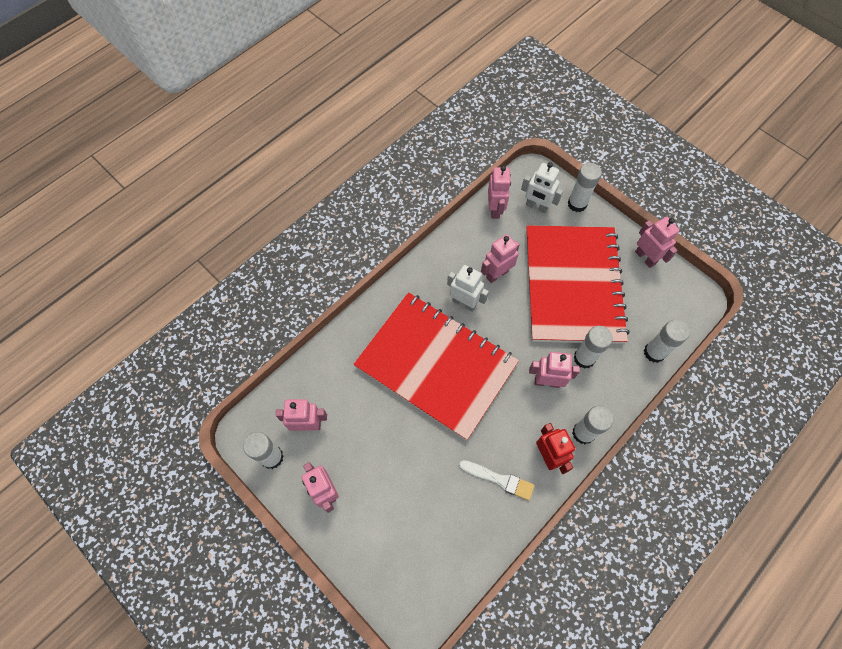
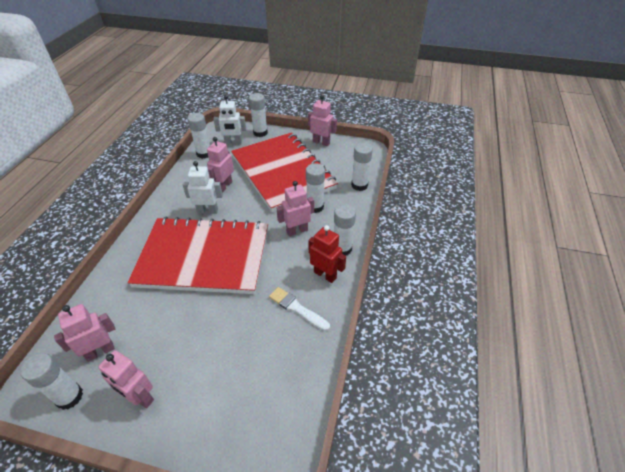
camera: 30 degrees left, 20 degrees down
(495, 209) = (204, 154): pink robot -> white glue stick
(499, 479) = (297, 308): white brush -> white brush turned 135 degrees counterclockwise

- _WHAT NEEDS TO BE DONE_: Apart from the images, retype the full material exactly as written.

- _RESPONSE AREA_:
camera: 30 degrees left, 20 degrees down
(495, 209) = (204, 154): pink robot -> white glue stick
(499, 479) = (297, 308): white brush -> white brush turned 135 degrees counterclockwise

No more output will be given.